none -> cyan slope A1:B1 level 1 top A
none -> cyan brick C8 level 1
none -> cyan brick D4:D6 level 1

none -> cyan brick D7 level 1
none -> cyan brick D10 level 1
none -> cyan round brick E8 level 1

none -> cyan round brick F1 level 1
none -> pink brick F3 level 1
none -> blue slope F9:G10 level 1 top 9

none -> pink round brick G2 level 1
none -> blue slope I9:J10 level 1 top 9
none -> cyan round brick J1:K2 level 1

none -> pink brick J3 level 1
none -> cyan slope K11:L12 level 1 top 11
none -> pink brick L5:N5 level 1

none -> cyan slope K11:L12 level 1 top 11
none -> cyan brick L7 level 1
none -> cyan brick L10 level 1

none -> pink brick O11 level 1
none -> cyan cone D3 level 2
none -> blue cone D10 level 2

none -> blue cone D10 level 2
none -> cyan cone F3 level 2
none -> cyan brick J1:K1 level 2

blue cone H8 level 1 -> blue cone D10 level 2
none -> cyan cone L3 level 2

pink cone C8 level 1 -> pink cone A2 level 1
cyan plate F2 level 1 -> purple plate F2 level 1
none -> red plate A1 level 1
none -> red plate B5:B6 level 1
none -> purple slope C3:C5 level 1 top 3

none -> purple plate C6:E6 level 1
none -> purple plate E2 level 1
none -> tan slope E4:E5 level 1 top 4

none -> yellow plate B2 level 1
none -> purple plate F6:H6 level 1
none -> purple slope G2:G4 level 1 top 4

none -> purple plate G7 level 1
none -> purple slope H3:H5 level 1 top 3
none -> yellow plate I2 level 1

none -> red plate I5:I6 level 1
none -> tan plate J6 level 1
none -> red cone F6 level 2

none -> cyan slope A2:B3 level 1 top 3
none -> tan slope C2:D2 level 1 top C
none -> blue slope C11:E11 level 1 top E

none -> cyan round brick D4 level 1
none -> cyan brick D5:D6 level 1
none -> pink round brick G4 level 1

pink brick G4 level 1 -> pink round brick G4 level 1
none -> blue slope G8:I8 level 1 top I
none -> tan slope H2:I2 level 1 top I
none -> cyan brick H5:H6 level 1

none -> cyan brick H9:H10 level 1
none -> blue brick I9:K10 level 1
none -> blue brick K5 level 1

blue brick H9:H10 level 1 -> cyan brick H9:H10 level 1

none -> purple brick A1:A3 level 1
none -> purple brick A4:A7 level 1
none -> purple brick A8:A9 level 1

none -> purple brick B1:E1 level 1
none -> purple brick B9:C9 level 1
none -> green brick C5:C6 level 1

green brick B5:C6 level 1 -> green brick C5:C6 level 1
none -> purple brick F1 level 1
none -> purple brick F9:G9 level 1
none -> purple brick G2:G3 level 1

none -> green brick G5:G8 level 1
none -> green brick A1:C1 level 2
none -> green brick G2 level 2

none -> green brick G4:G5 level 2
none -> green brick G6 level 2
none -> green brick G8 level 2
:::
Output only the lines running from the line with "none -> cyan brick L7 level 1" through the final line of the data, inclusive.

• RESULT FOR THIS TASK:
none -> cyan brick L7 level 1
none -> cyan brick L10 level 1

none -> pink brick O11 level 1
none -> cyan cone D3 level 2
none -> blue cone D10 level 2

none -> blue cone D10 level 2
none -> cyan cone F3 level 2
none -> cyan brick J1:K1 level 2

blue cone H8 level 1 -> blue cone D10 level 2
none -> cyan cone L3 level 2

pink cone C8 level 1 -> pink cone A2 level 1
cyan plate F2 level 1 -> purple plate F2 level 1
none -> red plate A1 level 1
none -> red plate B5:B6 level 1
none -> purple slope C3:C5 level 1 top 3

none -> purple plate C6:E6 level 1
none -> purple plate E2 level 1
none -> tan slope E4:E5 level 1 top 4

none -> yellow plate B2 level 1
none -> purple plate F6:H6 level 1
none -> purple slope G2:G4 level 1 top 4

none -> purple plate G7 level 1
none -> purple slope H3:H5 level 1 top 3
none -> yellow plate I2 level 1

none -> red plate I5:I6 level 1
none -> tan plate J6 level 1
none -> red cone F6 level 2

none -> cyan slope A2:B3 level 1 top 3
none -> tan slope C2:D2 level 1 top C
none -> blue slope C11:E11 level 1 top E

none -> cyan round brick D4 level 1
none -> cyan brick D5:D6 level 1
none -> pink round brick G4 level 1

pink brick G4 level 1 -> pink round brick G4 level 1
none -> blue slope G8:I8 level 1 top I
none -> tan slope H2:I2 level 1 top I
none -> cyan brick H5:H6 level 1

none -> cyan brick H9:H10 level 1
none -> blue brick I9:K10 level 1
none -> blue brick K5 level 1

blue brick H9:H10 level 1 -> cyan brick H9:H10 level 1

none -> purple brick A1:A3 level 1
none -> purple brick A4:A7 level 1
none -> purple brick A8:A9 level 1

none -> purple brick B1:E1 level 1
none -> purple brick B9:C9 level 1
none -> green brick C5:C6 level 1

green brick B5:C6 level 1 -> green brick C5:C6 level 1
none -> purple brick F1 level 1
none -> purple brick F9:G9 level 1
none -> purple brick G2:G3 level 1

none -> green brick G5:G8 level 1
none -> green brick A1:C1 level 2
none -> green brick G2 level 2

none -> green brick G4:G5 level 2
none -> green brick G6 level 2
none -> green brick G8 level 2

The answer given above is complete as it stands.